Stored records:
- - - - -

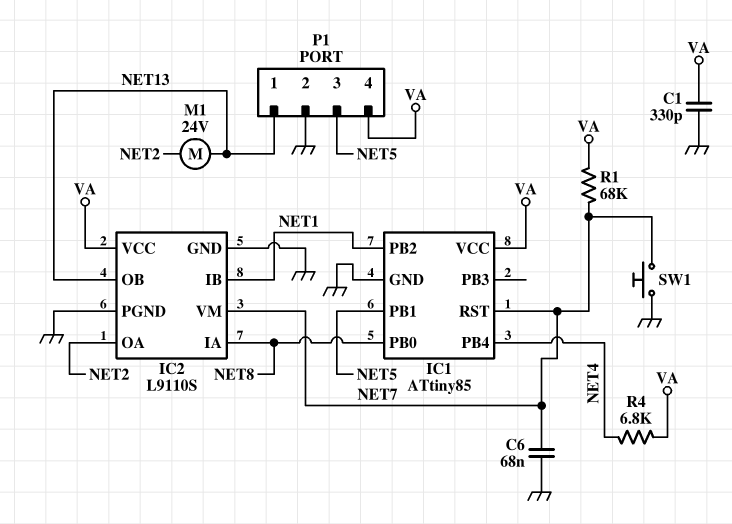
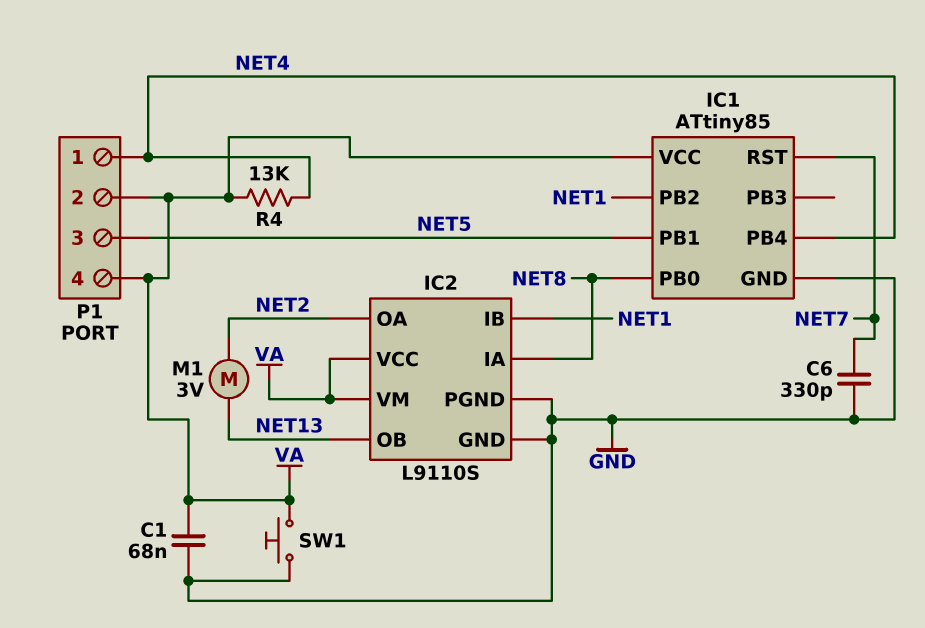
C1: 330pF (GND, VA) -> 68nF (GND, VA)
C6: 68nF (GND, NET7) -> 330pF (GND, NET7)
IC2 pin VM: NET7 -> VA
M1: motor 24V (NET2, NET13) -> motor 3V (NET2, NET13)
P1 pin 1: NET13 -> NET4
P1 pin 2: GND -> VA
R1: 68k (NET7, VA) -> none
R4: 6.8k (NET4, VA) -> 13k (NET4, VA)
SW1: button (GND, NET7) -> button (GND, VA)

- - - - -

# TRY IT:
What you output must match the data exactly, apart from the pictures, which are left out.

# TASK OUTPUT:
C1: 330pF (GND, VA) -> 68nF (GND, VA)
C6: 68nF (GND, NET7) -> 330pF (GND, NET7)
IC2 pin VM: NET7 -> VA
M1: motor 24V (NET2, NET13) -> motor 3V (NET2, NET13)
P1 pin 1: NET13 -> NET4
P1 pin 2: GND -> VA
R1: 68k (NET7, VA) -> none
R4: 6.8k (NET4, VA) -> 13k (NET4, VA)
SW1: button (GND, NET7) -> button (GND, VA)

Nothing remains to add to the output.